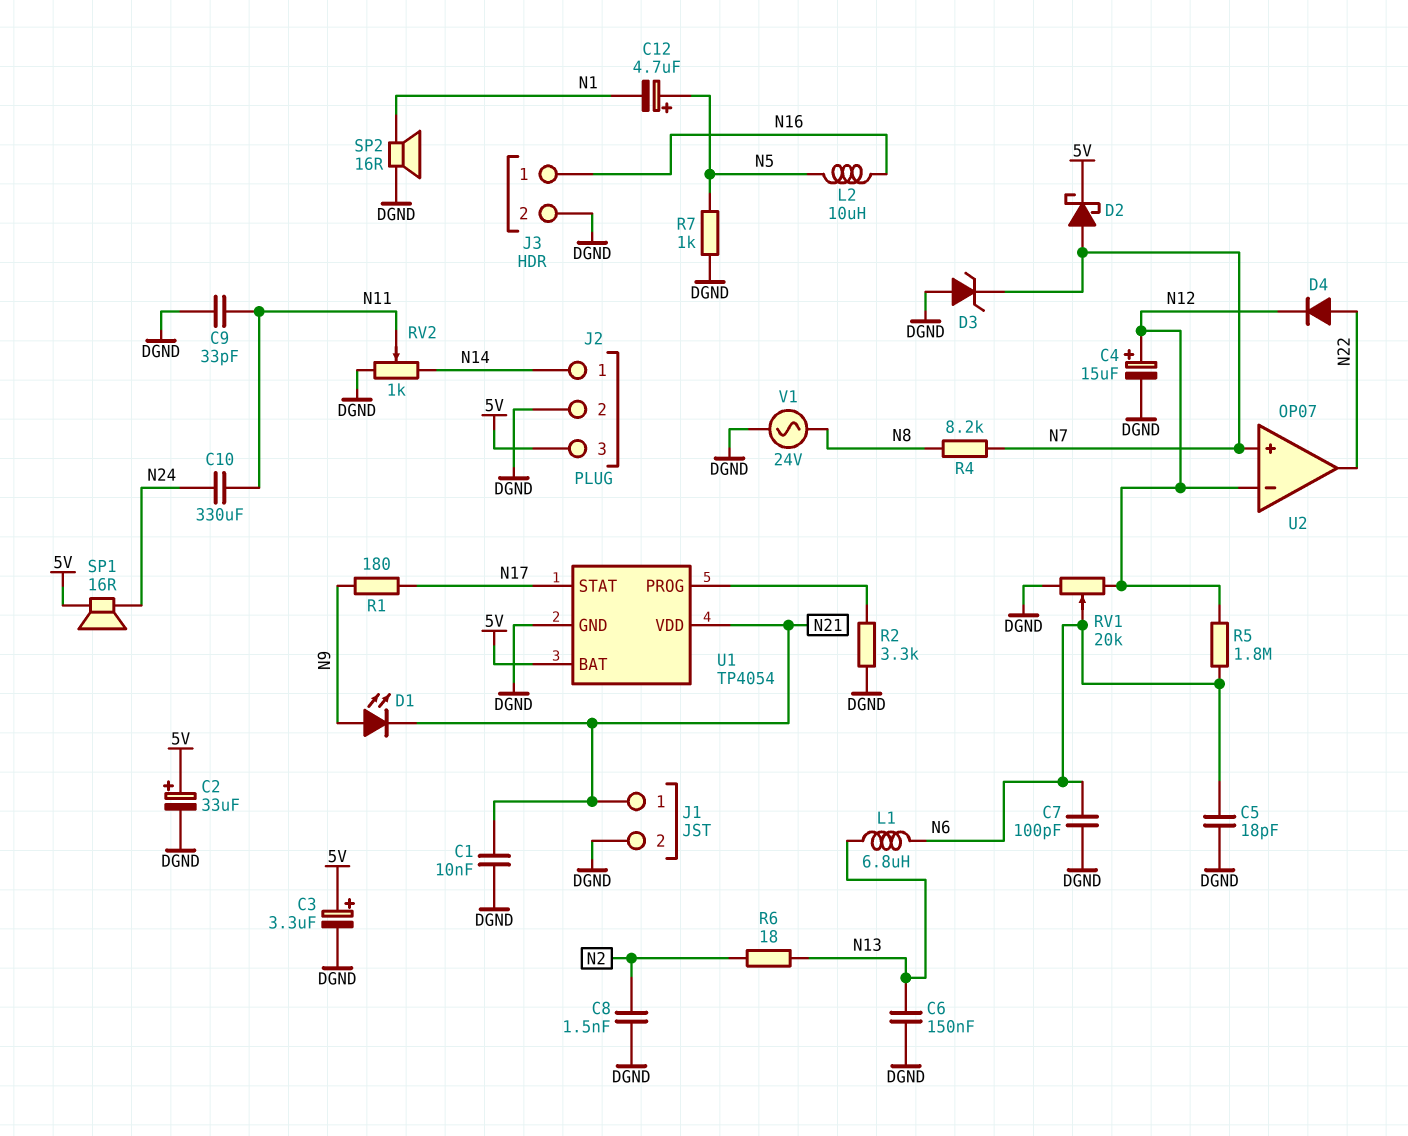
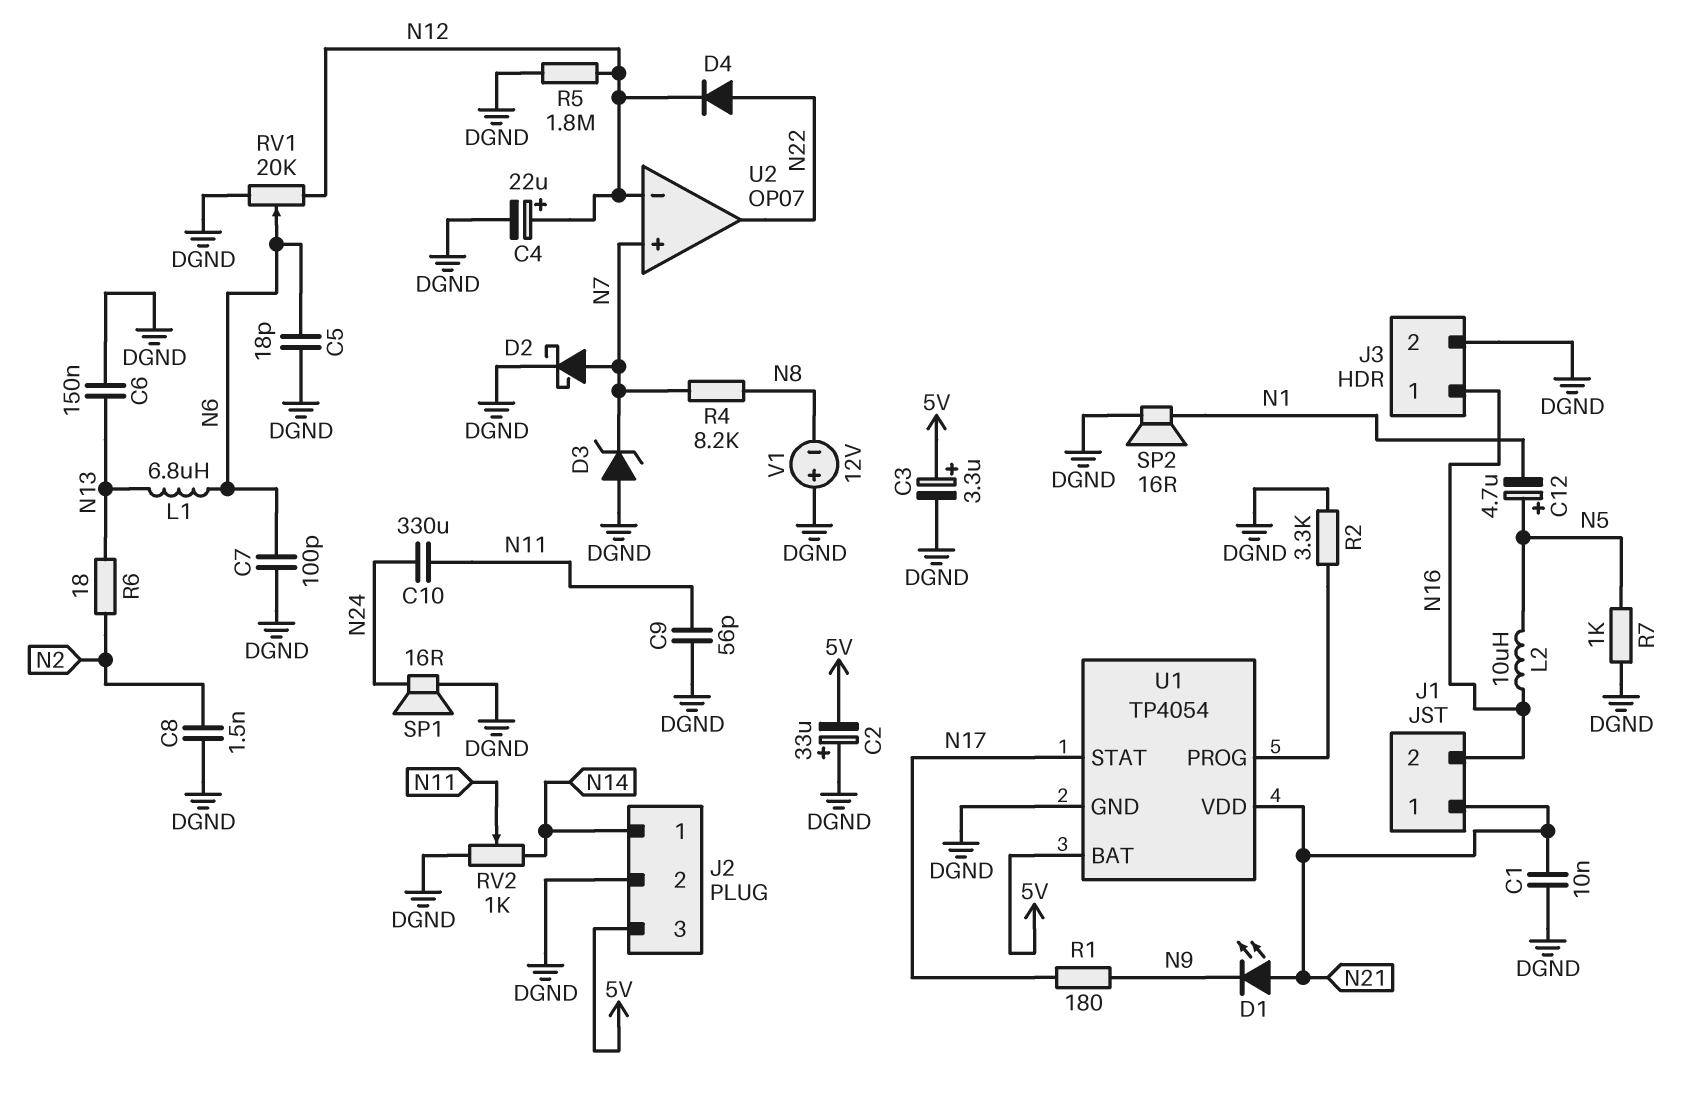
C2: 33uF (plus 5V, minus DGND) -> 33uF (plus DGND, minus 5V)
C4: 15uF (plus N12, minus DGND) -> 22uF (plus N12, minus DGND)
C9: 33pF (DGND, N11) -> 56pF (DGND, N11)
D1: LED (A N9, K N21) -> LED (A N21, K N9)
D2: schottky (A N7, K 5V) -> schottky (A N7, K DGND)
J1 pin 2: DGND -> N16
R5: 1.8M (N6, N12) -> 1.8M (DGND, N12)
SP1: speaker 16R (5V, N24) -> speaker 16R (DGND, N24)
V1: AC 24V (DGND, N8) -> 12V (plus DGND, minus N8)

- - - - -

Without including the pictures, return each record above exactly as it stands.

Result below:
C2: 33uF (plus 5V, minus DGND) -> 33uF (plus DGND, minus 5V)
C4: 15uF (plus N12, minus DGND) -> 22uF (plus N12, minus DGND)
C9: 33pF (DGND, N11) -> 56pF (DGND, N11)
D1: LED (A N9, K N21) -> LED (A N21, K N9)
D2: schottky (A N7, K 5V) -> schottky (A N7, K DGND)
J1 pin 2: DGND -> N16
R5: 1.8M (N6, N12) -> 1.8M (DGND, N12)
SP1: speaker 16R (5V, N24) -> speaker 16R (DGND, N24)
V1: AC 24V (DGND, N8) -> 12V (plus DGND, minus N8)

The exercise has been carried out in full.